◆ Given exercise
Keep only the rows below that contain the string "provided", treating uppercase and lowercase letters as different.

[Text and element pointing rows]
• • •

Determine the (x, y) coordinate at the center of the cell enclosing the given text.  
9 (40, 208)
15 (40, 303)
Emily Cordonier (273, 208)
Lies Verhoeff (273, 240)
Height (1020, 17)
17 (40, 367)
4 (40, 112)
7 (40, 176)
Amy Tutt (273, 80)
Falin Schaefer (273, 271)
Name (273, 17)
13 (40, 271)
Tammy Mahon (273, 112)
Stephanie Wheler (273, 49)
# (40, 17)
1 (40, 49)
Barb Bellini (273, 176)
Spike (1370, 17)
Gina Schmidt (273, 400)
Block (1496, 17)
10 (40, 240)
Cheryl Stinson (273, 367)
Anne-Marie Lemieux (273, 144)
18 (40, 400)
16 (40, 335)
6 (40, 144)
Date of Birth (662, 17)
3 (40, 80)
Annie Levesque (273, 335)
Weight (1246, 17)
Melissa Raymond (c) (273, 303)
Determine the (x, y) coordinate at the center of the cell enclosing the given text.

• • •

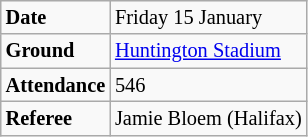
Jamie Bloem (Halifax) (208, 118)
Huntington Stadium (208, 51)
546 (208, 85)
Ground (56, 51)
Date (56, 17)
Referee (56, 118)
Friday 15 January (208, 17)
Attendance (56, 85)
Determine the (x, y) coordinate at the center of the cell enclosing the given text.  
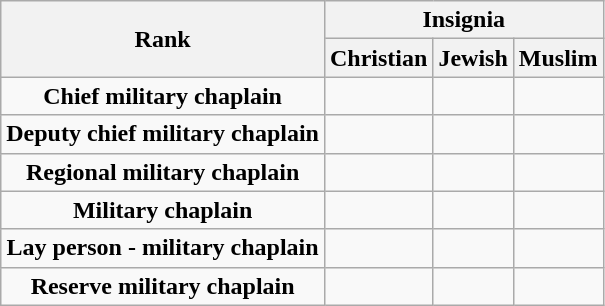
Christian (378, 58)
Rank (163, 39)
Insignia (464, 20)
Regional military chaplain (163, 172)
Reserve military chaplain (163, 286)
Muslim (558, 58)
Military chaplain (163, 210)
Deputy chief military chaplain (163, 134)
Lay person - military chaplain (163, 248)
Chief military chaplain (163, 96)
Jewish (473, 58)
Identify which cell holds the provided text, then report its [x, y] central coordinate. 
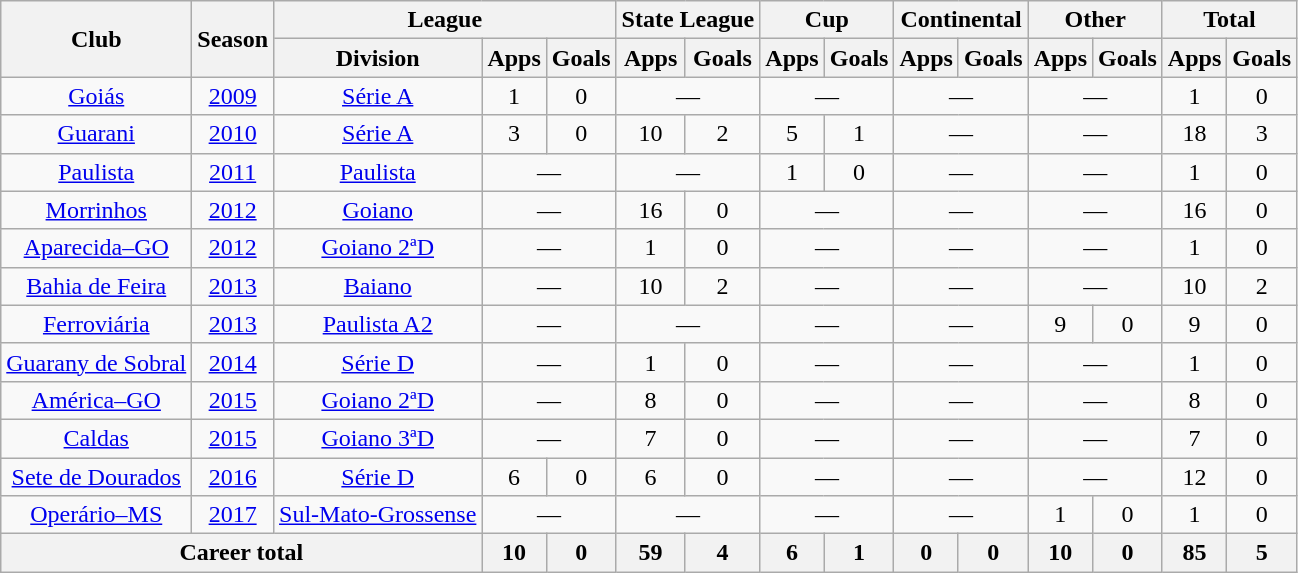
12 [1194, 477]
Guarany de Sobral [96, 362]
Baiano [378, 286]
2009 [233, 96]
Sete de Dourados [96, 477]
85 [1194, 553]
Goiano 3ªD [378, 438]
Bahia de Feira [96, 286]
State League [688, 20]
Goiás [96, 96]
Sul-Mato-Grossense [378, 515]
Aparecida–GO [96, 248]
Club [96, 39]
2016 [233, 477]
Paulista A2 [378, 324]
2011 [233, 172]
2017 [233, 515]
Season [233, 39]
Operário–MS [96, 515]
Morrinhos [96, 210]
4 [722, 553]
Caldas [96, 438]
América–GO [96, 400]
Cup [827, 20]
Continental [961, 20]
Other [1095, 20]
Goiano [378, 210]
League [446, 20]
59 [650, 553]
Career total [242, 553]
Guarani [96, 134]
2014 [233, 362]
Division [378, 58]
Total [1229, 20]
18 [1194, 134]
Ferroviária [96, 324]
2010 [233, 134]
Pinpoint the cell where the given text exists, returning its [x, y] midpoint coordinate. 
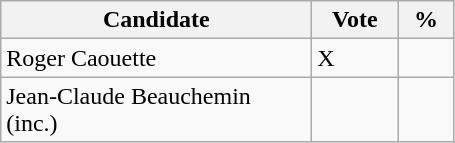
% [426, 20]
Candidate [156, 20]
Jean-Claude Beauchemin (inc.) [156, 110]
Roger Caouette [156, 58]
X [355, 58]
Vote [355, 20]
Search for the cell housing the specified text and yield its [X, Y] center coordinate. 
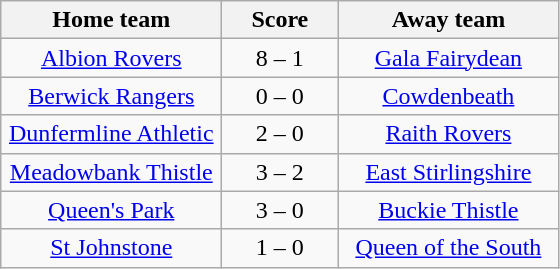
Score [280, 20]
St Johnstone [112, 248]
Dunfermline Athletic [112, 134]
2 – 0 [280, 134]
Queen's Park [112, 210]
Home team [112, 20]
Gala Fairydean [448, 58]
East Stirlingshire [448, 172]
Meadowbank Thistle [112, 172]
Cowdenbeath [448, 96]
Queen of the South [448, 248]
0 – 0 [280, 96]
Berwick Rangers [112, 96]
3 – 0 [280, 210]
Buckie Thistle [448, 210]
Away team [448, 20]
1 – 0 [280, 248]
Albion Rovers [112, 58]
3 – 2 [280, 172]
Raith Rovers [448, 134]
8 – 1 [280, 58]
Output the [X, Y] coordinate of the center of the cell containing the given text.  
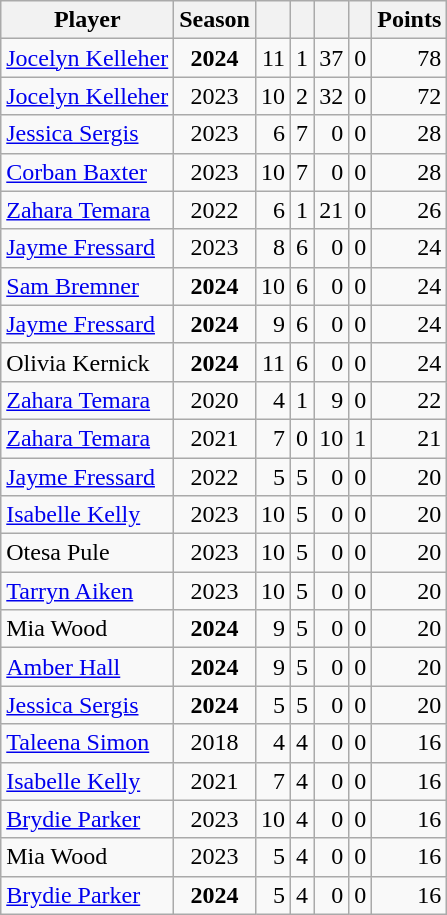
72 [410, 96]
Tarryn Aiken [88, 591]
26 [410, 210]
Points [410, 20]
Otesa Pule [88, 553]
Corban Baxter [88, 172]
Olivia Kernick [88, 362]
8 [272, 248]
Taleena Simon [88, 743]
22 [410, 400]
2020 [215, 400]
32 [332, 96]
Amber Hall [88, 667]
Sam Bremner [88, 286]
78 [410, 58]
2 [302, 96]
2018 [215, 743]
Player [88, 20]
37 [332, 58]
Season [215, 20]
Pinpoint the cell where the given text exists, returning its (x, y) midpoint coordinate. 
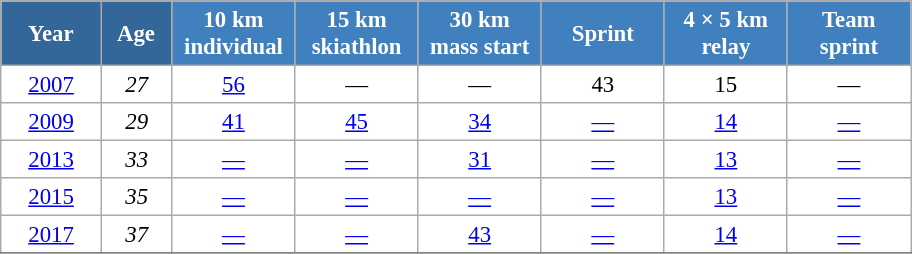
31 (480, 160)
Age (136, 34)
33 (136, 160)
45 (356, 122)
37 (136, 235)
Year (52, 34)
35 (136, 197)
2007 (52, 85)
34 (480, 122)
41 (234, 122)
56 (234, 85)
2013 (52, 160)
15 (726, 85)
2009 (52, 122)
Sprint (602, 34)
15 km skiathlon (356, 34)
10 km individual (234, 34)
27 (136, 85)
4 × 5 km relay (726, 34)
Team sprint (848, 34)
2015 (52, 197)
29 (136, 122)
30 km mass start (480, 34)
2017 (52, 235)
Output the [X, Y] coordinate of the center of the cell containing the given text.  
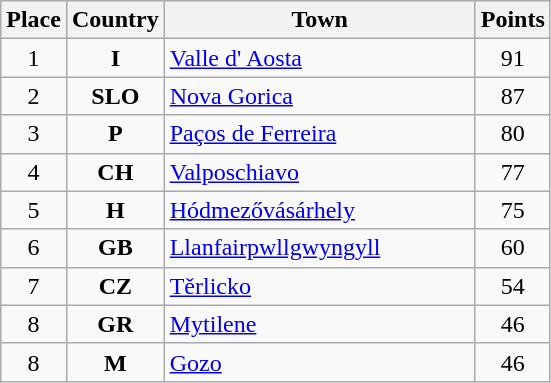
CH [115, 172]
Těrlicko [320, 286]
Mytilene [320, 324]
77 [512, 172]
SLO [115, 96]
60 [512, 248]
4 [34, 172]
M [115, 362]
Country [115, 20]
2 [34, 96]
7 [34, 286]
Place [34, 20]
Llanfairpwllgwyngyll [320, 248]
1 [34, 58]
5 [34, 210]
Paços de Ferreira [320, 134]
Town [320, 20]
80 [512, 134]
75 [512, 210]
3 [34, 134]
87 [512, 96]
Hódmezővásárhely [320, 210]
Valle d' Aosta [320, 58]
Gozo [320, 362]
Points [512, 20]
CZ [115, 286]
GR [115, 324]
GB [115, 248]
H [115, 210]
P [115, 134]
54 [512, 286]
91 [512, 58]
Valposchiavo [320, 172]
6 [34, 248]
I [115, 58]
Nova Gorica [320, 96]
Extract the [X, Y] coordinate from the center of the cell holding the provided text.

• • •

◆ Task output
Identify which cell holds the provided text, then report its [x, y] central coordinate. 
Extract the [X, Y] coordinate from the center of the cell holding the provided text.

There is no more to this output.